The input:
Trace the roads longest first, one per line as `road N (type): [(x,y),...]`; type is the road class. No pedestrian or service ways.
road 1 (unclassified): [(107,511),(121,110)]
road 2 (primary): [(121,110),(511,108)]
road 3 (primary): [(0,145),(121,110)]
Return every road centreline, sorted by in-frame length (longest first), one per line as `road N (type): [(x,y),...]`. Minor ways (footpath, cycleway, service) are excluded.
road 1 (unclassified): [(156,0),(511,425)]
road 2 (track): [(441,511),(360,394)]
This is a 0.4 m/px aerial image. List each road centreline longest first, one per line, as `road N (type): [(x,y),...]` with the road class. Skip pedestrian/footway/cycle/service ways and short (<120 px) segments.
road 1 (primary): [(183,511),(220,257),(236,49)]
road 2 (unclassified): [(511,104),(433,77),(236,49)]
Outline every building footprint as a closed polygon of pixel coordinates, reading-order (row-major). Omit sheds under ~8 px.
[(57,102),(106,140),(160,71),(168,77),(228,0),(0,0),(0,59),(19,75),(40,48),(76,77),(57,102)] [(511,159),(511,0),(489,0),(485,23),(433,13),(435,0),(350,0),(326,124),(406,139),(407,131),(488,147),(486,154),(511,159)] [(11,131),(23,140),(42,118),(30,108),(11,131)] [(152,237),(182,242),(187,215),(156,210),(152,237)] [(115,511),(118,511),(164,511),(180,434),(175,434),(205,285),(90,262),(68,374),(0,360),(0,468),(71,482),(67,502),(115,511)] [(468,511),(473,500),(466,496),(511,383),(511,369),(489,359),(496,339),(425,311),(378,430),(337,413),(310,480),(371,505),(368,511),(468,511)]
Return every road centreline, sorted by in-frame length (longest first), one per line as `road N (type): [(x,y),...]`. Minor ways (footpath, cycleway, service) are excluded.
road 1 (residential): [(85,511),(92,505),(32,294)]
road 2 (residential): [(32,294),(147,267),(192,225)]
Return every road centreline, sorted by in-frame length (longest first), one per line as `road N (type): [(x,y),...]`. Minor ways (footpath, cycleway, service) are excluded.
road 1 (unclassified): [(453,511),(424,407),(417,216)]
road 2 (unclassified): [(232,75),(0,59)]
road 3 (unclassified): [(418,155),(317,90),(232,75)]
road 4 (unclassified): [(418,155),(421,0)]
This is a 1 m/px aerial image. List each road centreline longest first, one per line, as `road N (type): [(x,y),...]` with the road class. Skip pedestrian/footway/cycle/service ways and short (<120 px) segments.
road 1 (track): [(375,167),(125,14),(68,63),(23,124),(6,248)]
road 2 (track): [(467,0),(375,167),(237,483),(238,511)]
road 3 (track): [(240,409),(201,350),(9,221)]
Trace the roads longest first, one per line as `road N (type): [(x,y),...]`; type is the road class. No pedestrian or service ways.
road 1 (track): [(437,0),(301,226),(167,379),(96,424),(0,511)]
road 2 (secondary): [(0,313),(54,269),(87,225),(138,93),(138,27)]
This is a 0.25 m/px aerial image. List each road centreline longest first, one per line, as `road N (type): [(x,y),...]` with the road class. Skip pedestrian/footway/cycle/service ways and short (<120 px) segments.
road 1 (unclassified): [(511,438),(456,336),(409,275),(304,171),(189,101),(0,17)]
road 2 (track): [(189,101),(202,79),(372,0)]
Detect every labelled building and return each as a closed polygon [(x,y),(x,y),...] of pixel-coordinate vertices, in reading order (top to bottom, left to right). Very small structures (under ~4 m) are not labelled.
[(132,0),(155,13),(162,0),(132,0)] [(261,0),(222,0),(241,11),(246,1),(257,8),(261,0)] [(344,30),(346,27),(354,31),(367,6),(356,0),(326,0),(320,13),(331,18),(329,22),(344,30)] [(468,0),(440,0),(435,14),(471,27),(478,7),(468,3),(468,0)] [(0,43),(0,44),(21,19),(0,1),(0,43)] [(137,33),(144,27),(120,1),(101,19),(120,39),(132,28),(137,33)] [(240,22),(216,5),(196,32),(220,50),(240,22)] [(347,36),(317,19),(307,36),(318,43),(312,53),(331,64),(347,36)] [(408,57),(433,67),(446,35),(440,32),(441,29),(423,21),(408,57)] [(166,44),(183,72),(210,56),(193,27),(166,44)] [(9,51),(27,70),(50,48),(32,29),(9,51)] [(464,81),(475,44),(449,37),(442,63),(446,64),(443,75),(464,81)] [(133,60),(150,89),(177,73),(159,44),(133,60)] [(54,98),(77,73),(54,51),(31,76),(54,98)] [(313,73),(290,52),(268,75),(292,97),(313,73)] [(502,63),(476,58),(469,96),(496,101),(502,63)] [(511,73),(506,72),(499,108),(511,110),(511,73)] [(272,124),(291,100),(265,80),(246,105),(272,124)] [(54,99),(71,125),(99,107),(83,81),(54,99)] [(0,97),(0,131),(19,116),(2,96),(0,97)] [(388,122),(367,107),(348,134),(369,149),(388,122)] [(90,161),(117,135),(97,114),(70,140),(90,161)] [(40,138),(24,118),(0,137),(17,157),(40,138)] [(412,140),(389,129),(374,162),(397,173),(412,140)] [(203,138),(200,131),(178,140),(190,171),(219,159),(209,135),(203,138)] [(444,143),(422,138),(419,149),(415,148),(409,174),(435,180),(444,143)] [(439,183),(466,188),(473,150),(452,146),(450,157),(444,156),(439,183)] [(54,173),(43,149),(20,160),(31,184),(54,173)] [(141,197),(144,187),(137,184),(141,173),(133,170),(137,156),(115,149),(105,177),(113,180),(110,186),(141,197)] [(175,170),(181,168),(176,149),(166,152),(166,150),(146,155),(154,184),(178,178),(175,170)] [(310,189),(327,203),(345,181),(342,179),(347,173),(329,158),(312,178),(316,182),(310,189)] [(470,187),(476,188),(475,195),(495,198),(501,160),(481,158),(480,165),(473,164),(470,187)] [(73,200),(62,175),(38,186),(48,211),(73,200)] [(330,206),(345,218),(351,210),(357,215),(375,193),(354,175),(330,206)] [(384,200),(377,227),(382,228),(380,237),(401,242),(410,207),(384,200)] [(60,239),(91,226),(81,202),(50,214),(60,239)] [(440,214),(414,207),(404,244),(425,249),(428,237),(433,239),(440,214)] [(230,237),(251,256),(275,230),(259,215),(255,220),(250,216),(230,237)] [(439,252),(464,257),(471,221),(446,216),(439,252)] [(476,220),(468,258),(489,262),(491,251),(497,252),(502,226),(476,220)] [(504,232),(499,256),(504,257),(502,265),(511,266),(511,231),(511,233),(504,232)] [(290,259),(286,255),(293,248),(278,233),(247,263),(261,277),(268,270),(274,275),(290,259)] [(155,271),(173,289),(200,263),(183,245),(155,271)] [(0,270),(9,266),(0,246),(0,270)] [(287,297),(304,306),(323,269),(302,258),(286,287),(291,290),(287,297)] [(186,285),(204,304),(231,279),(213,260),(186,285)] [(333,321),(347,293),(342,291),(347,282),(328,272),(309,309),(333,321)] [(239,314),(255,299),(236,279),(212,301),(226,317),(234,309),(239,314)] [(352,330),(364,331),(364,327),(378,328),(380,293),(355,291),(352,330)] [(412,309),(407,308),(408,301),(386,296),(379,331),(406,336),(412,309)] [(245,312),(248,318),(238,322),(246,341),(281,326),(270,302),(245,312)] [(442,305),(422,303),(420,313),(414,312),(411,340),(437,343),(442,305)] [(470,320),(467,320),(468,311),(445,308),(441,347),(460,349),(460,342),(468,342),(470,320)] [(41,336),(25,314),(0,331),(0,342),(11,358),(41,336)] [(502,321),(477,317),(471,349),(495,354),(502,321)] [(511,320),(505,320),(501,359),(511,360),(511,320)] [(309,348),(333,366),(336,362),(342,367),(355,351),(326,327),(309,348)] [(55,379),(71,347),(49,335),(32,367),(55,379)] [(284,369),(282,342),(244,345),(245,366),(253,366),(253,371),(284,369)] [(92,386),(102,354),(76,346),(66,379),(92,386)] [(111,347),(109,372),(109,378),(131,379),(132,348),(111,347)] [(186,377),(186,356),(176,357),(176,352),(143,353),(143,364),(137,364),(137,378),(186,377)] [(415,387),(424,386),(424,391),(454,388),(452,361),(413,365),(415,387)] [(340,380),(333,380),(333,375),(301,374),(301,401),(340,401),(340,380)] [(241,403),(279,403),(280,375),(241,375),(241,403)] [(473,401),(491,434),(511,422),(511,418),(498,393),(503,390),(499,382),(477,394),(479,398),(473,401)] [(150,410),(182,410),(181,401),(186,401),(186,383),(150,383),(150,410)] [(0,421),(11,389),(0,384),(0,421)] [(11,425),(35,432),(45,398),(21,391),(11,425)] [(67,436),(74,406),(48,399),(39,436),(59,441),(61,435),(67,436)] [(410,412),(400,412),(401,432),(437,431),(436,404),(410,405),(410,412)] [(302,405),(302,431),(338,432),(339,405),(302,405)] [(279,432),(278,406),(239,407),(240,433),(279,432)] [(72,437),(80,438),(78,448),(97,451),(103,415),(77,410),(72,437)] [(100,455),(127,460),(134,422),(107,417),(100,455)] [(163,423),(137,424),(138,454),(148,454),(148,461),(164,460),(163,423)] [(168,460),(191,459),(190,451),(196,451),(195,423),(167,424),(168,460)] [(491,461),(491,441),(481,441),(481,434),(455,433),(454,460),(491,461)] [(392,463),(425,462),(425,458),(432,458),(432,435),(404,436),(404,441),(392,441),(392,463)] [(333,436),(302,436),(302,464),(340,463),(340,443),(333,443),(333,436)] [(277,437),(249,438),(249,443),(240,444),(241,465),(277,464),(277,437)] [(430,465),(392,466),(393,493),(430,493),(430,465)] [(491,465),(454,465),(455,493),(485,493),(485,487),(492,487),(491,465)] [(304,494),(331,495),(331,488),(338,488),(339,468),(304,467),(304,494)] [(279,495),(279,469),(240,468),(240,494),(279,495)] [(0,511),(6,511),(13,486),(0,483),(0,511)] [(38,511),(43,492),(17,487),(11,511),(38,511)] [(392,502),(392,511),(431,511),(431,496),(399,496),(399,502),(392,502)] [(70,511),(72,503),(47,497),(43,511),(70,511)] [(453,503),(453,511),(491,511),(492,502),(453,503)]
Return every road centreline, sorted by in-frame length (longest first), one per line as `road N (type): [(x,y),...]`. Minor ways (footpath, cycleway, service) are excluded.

Written exercise: Reproduce the entries above verbatim, starting at their first line and continuing through the line that contains "road 2 (residential): [(32,294),(147,267),(192,225)]", with both ends included.

Exercise output:
Trace the roads longest first, one per line as `road N (type): [(x,y),...]`; type is the road class. No pedestrian or service ways.
road 1 (unclassified): [(107,511),(121,110)]
road 2 (primary): [(121,110),(511,108)]
road 3 (primary): [(0,145),(121,110)]
Return every road centreline, sorted by in-frame length (longest first), one per line as `road N (type): [(x,y),...]`. Minor ways (footpath, cycleway, service) are excluded.
road 1 (unclassified): [(156,0),(511,425)]
road 2 (track): [(441,511),(360,394)]
This is a 0.4 m/px aerial image. List each road centreline longest first, one per line, as `road N (type): [(x,y),...]` with the road class. Skip pedestrian/footway/cycle/service ways and short (<120 px) segments.
road 1 (primary): [(183,511),(220,257),(236,49)]
road 2 (unclassified): [(511,104),(433,77),(236,49)]
Outline every building footprint as a closed polygon of pixel coordinates, reading-order (row-major). Omit sheds under ~8 px.
[(57,102),(106,140),(160,71),(168,77),(228,0),(0,0),(0,59),(19,75),(40,48),(76,77),(57,102)] [(511,159),(511,0),(489,0),(485,23),(433,13),(435,0),(350,0),(326,124),(406,139),(407,131),(488,147),(486,154),(511,159)] [(11,131),(23,140),(42,118),(30,108),(11,131)] [(152,237),(182,242),(187,215),(156,210),(152,237)] [(115,511),(118,511),(164,511),(180,434),(175,434),(205,285),(90,262),(68,374),(0,360),(0,468),(71,482),(67,502),(115,511)] [(468,511),(473,500),(466,496),(511,383),(511,369),(489,359),(496,339),(425,311),(378,430),(337,413),(310,480),(371,505),(368,511),(468,511)]
Return every road centreline, sorted by in-frame length (longest first), one per line as `road N (type): [(x,y),...]`. Minor ways (footpath, cycleway, service) are excluded.
road 1 (residential): [(85,511),(92,505),(32,294)]
road 2 (residential): [(32,294),(147,267),(192,225)]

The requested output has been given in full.